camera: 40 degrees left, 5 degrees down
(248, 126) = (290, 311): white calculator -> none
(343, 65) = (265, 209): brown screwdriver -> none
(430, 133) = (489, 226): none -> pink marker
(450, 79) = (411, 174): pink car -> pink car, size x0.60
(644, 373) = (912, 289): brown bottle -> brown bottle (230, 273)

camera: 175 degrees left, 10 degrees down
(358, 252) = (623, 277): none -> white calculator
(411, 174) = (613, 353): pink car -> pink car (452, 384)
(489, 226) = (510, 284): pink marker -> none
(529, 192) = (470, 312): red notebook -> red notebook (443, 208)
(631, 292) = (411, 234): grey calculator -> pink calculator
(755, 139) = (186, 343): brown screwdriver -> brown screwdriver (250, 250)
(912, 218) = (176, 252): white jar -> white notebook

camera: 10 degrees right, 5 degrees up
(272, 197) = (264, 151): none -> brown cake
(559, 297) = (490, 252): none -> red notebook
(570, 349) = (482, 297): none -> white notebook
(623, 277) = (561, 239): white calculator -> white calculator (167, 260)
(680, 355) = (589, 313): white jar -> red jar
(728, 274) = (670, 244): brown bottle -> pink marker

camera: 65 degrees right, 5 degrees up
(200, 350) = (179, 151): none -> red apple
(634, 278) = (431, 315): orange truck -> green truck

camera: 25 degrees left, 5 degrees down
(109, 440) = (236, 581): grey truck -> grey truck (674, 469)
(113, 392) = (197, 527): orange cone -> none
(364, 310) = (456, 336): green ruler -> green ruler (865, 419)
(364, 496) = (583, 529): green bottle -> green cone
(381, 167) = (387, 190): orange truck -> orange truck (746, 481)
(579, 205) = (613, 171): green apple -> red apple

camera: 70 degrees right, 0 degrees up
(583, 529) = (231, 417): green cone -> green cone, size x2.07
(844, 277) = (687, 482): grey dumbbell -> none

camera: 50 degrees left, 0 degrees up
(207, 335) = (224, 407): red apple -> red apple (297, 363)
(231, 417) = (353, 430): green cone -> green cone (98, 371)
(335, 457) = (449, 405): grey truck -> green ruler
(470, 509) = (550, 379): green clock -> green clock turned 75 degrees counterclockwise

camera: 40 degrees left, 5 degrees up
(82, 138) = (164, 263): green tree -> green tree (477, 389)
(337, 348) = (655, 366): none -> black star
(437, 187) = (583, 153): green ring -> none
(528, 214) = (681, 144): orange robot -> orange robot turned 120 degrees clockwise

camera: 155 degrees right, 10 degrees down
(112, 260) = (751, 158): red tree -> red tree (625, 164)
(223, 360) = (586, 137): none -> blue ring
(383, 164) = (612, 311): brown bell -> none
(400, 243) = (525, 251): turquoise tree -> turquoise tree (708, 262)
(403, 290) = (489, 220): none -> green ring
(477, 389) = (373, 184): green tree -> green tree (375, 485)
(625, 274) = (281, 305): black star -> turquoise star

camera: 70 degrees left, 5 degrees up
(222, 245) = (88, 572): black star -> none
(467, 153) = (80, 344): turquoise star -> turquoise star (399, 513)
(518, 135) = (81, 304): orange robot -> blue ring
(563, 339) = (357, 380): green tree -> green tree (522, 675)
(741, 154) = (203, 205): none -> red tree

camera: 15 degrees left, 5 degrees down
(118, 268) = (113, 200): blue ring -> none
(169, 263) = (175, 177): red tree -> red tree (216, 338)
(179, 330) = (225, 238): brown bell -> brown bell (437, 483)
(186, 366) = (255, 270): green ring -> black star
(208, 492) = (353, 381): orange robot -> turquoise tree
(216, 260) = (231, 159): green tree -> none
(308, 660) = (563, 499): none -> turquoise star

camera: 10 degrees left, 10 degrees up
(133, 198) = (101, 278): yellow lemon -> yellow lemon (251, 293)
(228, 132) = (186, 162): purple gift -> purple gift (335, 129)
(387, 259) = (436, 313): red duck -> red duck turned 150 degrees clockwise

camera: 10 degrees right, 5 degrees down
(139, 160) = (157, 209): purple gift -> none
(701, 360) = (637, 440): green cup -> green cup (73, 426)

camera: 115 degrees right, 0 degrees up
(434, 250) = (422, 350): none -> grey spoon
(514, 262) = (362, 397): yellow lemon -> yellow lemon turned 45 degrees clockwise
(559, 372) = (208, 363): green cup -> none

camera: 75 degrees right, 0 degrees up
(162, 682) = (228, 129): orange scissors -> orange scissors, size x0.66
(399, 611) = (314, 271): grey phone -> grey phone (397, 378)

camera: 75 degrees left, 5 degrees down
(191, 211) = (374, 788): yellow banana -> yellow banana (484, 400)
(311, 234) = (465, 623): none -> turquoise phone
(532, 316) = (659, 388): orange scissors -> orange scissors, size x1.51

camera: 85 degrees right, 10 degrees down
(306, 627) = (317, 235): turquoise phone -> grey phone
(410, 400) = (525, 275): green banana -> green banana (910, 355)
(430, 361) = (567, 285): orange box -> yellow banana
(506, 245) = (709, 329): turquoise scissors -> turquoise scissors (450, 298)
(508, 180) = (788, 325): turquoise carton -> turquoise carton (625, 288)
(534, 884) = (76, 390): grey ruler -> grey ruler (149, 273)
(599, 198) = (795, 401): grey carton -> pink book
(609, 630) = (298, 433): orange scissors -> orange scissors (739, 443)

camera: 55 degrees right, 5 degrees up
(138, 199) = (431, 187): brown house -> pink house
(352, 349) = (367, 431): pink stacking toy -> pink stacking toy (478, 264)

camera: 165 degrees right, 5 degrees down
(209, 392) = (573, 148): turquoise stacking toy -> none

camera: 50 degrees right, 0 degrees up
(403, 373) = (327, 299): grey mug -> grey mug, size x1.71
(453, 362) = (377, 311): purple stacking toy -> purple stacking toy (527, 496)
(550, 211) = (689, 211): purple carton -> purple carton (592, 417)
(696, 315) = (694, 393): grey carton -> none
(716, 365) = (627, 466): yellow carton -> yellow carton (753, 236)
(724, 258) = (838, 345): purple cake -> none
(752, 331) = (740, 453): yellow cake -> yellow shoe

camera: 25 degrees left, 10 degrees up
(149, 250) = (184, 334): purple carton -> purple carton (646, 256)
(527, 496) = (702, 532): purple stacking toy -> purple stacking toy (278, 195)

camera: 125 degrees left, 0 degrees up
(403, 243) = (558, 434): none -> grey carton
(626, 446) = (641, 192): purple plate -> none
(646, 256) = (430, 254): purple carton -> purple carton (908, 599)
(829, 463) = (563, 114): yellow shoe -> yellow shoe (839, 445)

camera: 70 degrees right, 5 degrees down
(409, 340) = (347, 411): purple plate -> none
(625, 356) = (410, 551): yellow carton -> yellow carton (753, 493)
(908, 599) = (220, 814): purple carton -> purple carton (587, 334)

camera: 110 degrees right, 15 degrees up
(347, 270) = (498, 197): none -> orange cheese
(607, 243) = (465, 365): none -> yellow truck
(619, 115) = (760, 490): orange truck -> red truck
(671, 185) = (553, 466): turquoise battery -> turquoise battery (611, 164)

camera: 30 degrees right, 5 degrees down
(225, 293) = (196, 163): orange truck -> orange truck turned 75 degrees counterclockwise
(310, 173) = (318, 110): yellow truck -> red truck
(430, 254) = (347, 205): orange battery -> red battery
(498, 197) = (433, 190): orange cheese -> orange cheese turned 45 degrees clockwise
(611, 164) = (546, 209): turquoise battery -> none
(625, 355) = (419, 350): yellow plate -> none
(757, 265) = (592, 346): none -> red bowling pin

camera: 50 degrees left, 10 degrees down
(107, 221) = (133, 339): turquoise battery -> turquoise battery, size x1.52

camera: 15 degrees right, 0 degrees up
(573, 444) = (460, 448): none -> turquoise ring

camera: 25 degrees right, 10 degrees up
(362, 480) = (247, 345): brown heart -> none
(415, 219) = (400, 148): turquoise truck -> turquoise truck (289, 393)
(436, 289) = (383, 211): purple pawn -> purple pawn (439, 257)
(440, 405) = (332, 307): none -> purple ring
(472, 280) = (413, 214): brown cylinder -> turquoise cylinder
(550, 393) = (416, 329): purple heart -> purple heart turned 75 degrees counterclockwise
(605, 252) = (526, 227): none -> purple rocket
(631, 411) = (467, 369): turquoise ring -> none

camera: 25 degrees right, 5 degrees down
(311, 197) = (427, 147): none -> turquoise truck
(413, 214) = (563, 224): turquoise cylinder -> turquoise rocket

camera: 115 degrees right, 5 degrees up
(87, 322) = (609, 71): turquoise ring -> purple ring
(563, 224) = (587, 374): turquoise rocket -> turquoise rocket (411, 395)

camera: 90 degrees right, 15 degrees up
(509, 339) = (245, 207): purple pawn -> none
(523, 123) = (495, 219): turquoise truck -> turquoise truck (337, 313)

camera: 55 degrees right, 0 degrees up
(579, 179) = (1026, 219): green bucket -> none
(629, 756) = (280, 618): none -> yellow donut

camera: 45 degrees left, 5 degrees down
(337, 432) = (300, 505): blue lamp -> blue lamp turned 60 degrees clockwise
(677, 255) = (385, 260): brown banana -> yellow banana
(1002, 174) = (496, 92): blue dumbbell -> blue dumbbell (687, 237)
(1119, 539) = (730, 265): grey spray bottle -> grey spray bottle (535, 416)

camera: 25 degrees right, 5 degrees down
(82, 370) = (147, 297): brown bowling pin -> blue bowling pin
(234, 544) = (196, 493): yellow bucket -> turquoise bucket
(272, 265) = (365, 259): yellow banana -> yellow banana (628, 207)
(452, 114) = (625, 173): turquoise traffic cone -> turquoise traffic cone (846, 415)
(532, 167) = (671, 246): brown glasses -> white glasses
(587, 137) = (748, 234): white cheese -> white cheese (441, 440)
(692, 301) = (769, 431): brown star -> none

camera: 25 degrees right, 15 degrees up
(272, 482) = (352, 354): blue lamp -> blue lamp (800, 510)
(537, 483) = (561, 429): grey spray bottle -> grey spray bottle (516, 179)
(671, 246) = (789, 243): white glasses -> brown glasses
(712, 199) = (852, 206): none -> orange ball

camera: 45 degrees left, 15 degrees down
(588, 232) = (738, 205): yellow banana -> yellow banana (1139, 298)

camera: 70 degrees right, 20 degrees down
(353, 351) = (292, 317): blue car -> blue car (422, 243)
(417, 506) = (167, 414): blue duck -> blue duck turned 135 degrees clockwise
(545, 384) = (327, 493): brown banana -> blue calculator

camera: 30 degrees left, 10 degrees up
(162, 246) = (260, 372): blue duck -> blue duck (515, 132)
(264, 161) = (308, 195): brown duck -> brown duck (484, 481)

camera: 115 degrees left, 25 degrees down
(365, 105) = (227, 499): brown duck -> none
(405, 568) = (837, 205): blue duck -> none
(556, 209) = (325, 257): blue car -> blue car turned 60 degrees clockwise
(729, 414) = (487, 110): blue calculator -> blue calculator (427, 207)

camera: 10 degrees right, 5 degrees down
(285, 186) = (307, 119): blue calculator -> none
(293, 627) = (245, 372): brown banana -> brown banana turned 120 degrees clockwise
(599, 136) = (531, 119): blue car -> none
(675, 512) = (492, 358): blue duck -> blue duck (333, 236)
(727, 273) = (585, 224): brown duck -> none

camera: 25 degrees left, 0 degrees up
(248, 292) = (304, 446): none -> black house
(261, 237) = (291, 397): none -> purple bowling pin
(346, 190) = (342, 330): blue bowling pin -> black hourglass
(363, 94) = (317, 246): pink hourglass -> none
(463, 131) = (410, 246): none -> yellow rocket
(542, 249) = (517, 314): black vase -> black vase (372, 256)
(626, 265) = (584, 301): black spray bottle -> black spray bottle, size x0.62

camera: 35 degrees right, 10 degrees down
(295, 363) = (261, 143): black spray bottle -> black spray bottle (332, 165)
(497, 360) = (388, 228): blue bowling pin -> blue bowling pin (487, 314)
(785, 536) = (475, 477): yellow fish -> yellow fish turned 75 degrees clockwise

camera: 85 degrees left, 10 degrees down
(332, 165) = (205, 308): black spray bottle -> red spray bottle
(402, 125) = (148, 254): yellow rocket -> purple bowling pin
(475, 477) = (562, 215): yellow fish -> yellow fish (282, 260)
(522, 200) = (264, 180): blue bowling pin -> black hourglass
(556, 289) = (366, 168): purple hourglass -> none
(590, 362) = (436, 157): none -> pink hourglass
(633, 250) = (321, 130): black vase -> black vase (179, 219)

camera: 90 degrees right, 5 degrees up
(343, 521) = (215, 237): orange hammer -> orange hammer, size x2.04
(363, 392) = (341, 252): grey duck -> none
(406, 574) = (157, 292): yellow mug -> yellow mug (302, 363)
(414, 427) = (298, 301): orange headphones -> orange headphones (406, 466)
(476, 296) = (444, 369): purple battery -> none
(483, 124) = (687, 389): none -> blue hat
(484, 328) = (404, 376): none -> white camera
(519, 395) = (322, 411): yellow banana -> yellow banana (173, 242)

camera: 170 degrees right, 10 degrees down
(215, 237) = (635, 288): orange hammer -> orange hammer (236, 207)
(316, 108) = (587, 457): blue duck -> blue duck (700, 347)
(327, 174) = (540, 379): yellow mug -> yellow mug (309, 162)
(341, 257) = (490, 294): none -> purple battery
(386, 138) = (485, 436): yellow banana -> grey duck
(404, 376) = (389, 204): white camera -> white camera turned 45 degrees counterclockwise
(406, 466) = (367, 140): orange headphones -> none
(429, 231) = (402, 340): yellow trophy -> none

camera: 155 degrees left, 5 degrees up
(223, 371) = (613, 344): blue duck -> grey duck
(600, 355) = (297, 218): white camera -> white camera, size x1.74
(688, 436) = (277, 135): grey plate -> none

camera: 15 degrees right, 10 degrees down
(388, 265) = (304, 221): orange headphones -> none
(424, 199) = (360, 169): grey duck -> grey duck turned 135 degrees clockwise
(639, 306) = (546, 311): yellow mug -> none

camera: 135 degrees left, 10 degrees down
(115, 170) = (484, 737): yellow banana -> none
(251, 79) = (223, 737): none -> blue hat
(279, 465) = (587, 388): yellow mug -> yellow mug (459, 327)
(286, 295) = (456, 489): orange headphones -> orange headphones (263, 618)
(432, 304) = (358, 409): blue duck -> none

################

### DIRECTIVE
Exact duplication is required for the lines above, from the line that contains "(362, 480) = (247, 345): brown heart -> none" to the line that contains "camera: 115 degrees right, 5 degrees up", inclusive; omit all others.

### RESPONSE TO THE EXERCISE
(362, 480) = (247, 345): brown heart -> none
(415, 219) = (400, 148): turquoise truck -> turquoise truck (289, 393)
(436, 289) = (383, 211): purple pawn -> purple pawn (439, 257)
(440, 405) = (332, 307): none -> purple ring
(472, 280) = (413, 214): brown cylinder -> turquoise cylinder
(550, 393) = (416, 329): purple heart -> purple heart turned 75 degrees counterclockwise
(605, 252) = (526, 227): none -> purple rocket
(631, 411) = (467, 369): turquoise ring -> none

camera: 25 degrees right, 5 degrees down
(311, 197) = (427, 147): none -> turquoise truck
(413, 214) = (563, 224): turquoise cylinder -> turquoise rocket

camera: 115 degrees right, 5 degrees up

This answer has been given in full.